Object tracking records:
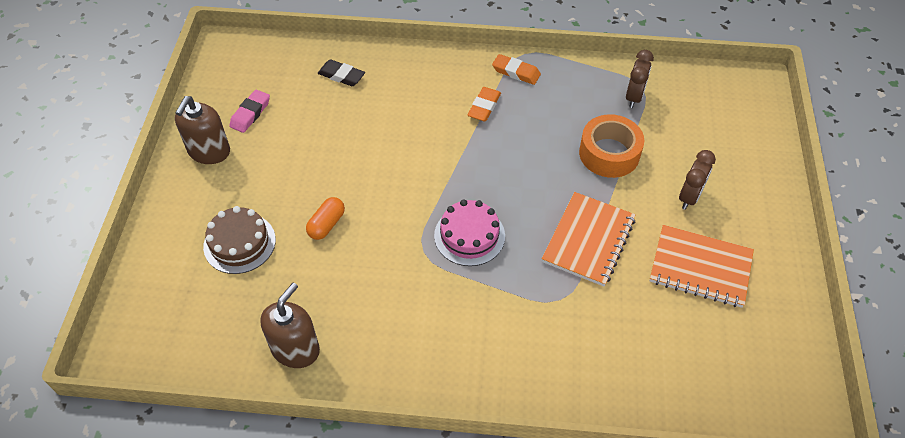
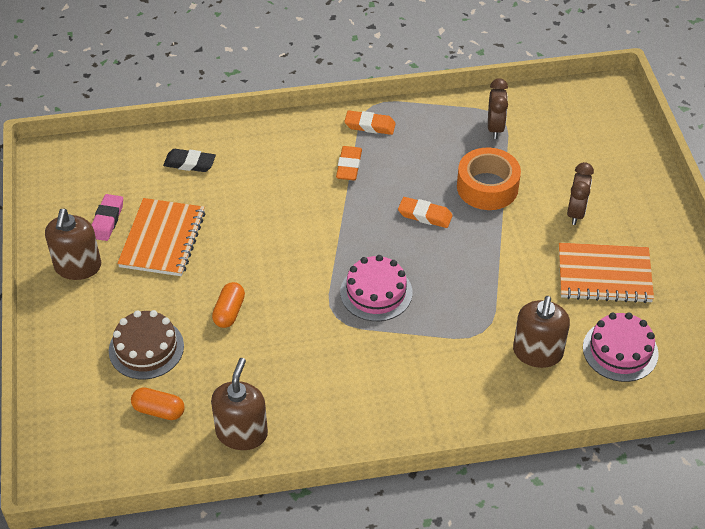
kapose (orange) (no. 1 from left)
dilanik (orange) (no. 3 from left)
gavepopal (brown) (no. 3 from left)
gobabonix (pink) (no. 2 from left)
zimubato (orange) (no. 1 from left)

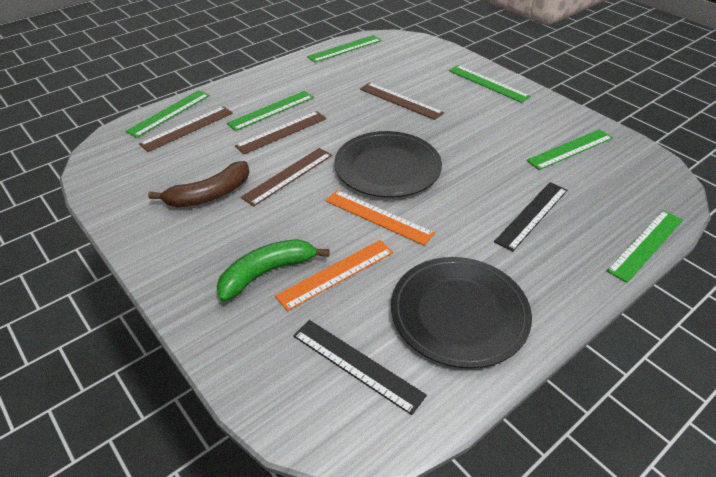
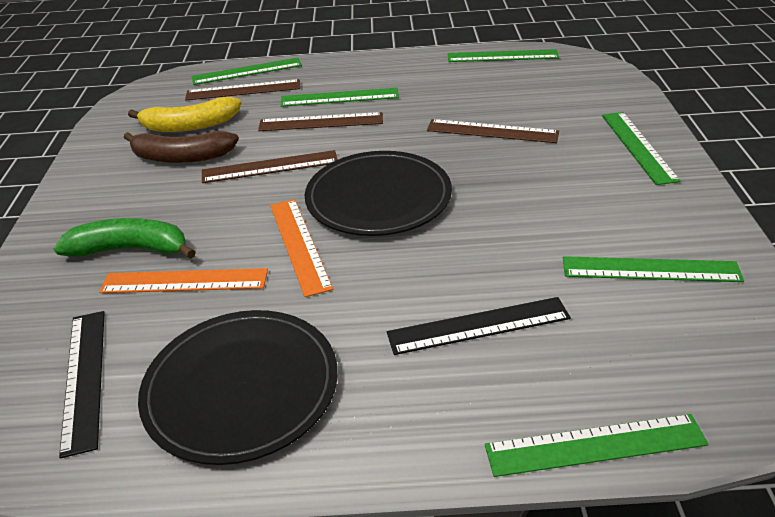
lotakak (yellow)
baratun (brown) (no. 4 from left)

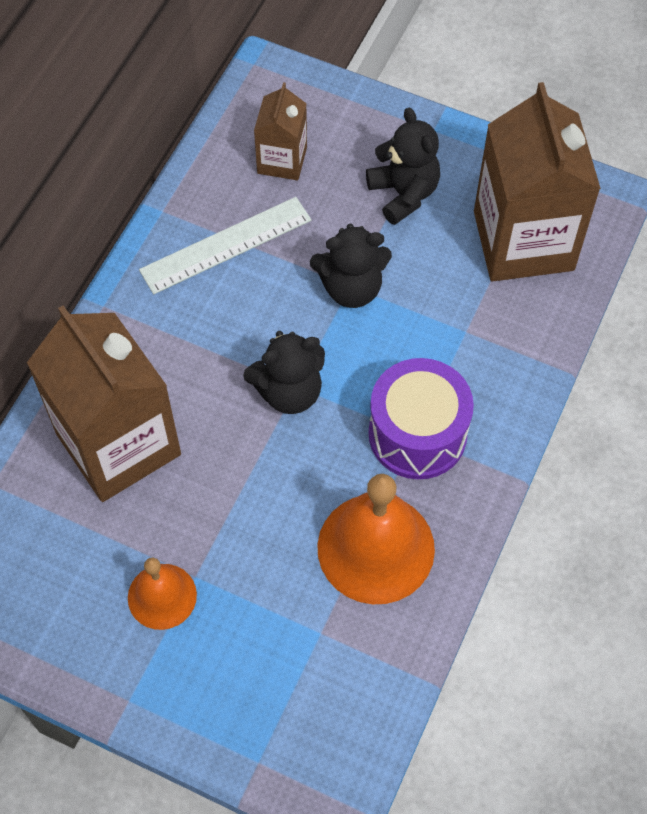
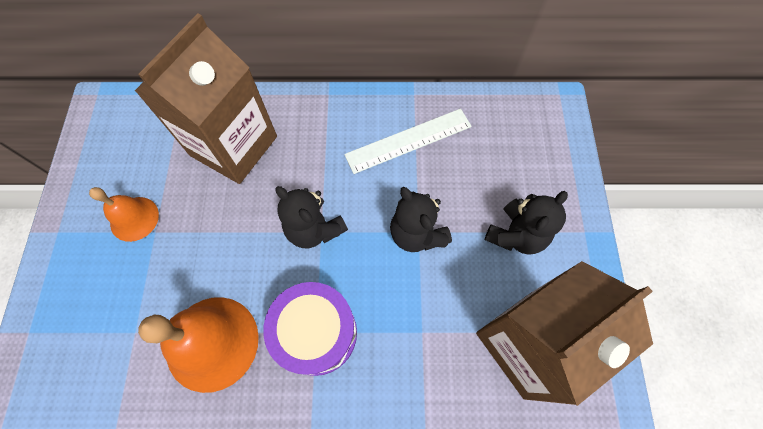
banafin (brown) (no. 2 from left in the first image)
baratun (white)

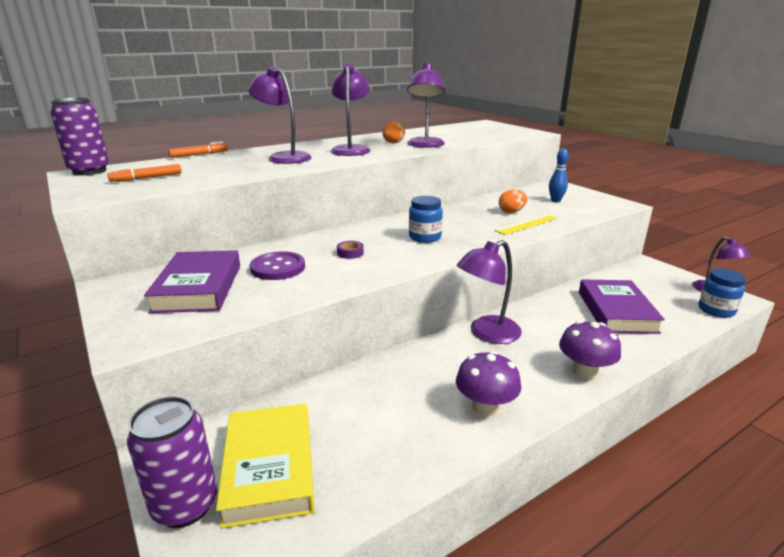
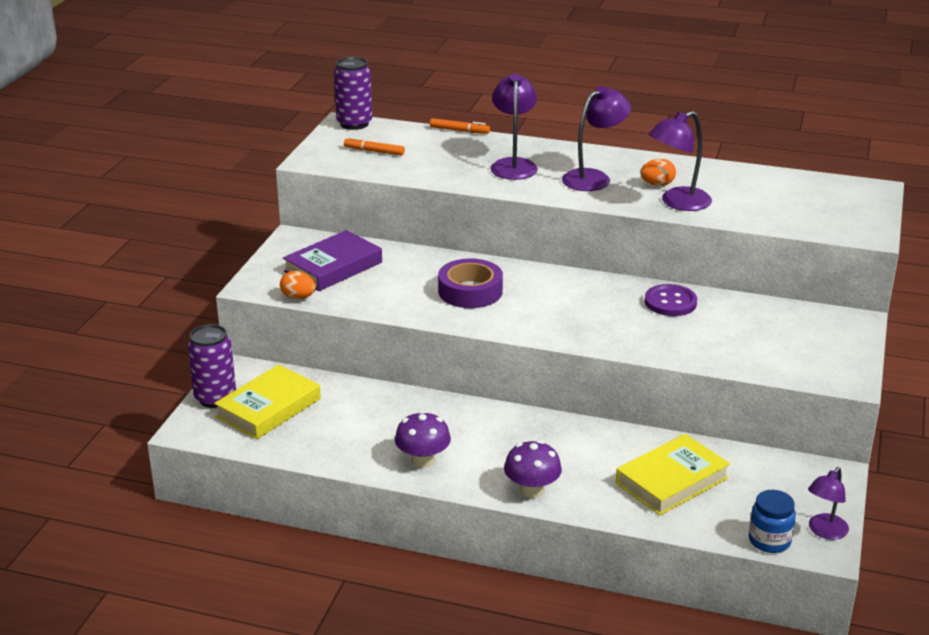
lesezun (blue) (no. 1 from left in the first image)
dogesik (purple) (no. 4 from left in the first image)
baratun (yellow)
bekipe (blue)
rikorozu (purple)
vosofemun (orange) (no. 1 from left)
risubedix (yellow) (no. 2 from left)
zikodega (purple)

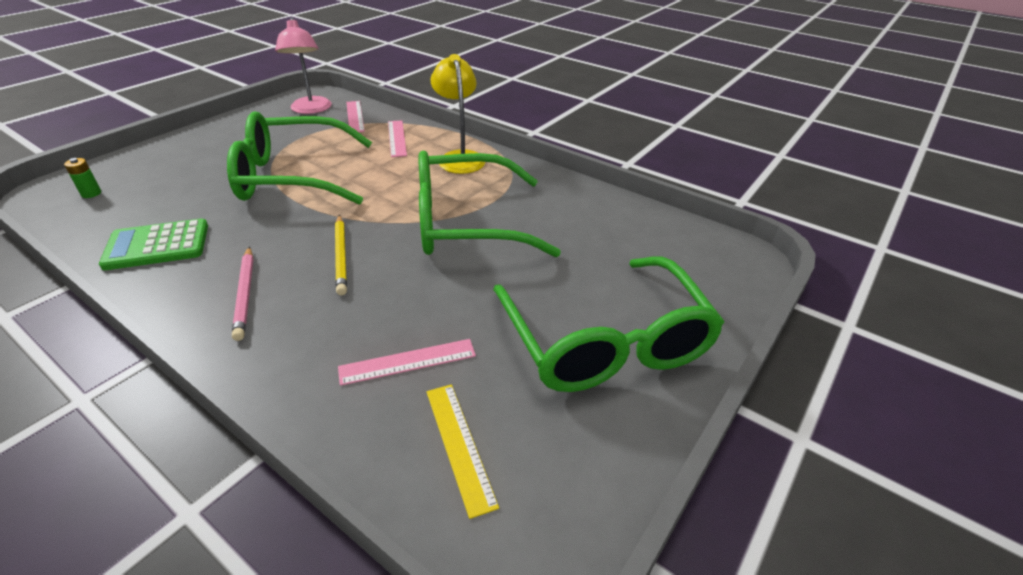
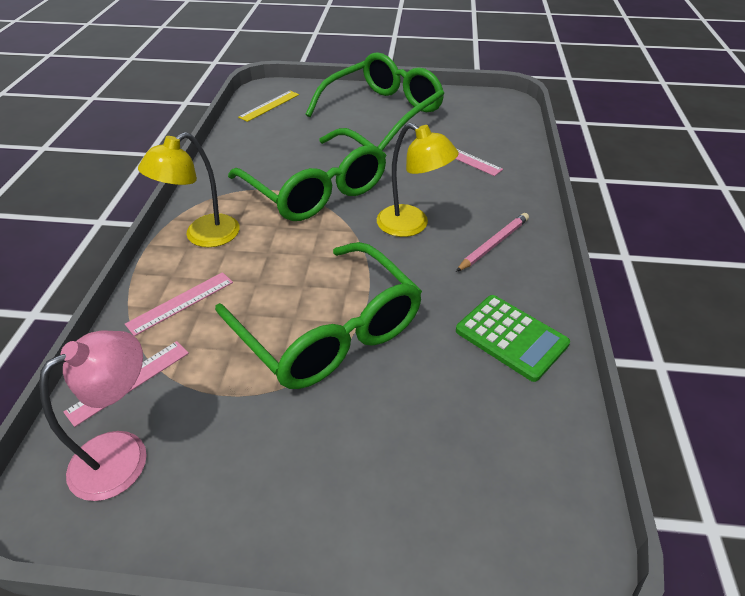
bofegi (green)
baratun (yellow)
dogesik (yellow) (no. 2 from left)

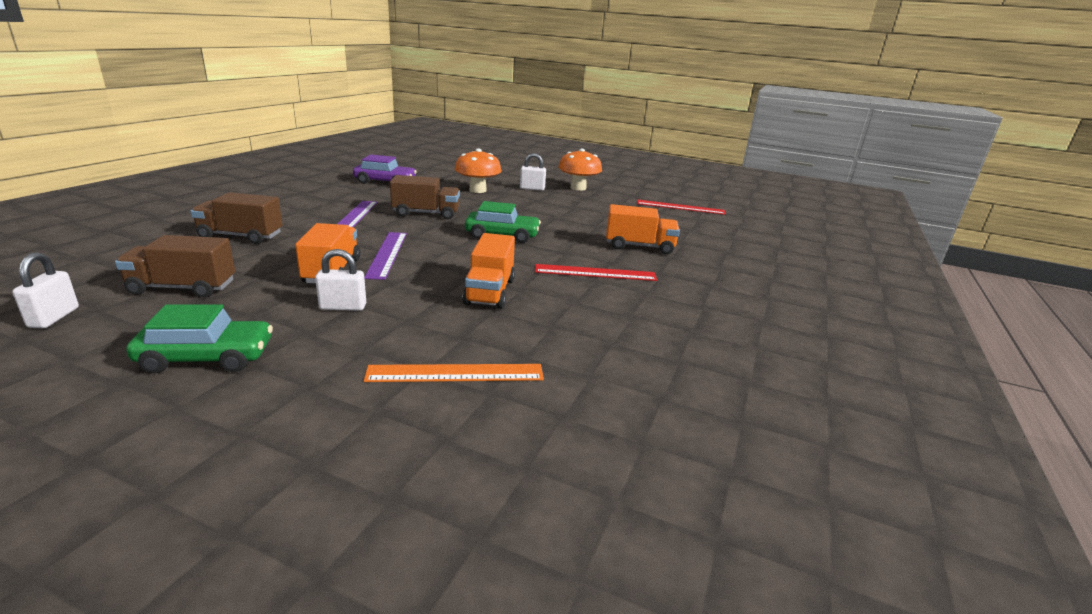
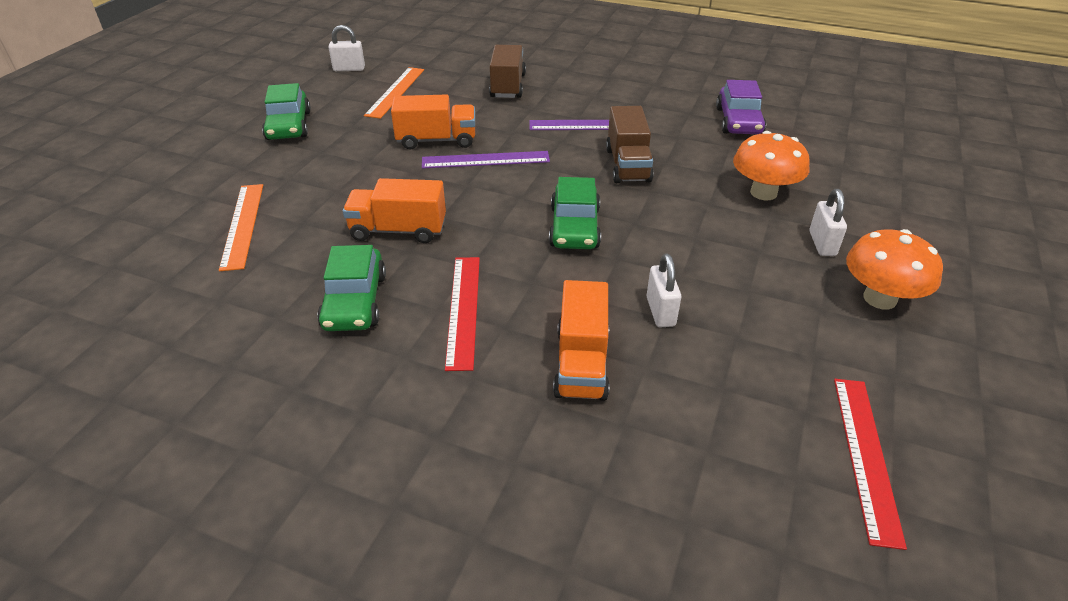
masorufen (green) (no. 2 from left)
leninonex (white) (no. 2 from left)
baratun (orange) (no. 2 from left)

▶ Activity
Output all the entries above verbatim, please. No images.

▶ Solution to this task
kapose (orange) (no. 1 from left)
dilanik (orange) (no. 3 from left)
gavepopal (brown) (no. 3 from left)
gobabonix (pink) (no. 2 from left)
zimubato (orange) (no. 1 from left)

lotakak (yellow)
baratun (brown) (no. 4 from left)

banafin (brown) (no. 2 from left in the first image)
baratun (white)

lesezun (blue) (no. 1 from left in the first image)
dogesik (purple) (no. 4 from left in the first image)
baratun (yellow)
bekipe (blue)
rikorozu (purple)
vosofemun (orange) (no. 1 from left)
risubedix (yellow) (no. 2 from left)
zikodega (purple)

bofegi (green)
baratun (yellow)
dogesik (yellow) (no. 2 from left)

masorufen (green) (no. 2 from left)
leninonex (white) (no. 2 from left)
baratun (orange) (no. 2 from left)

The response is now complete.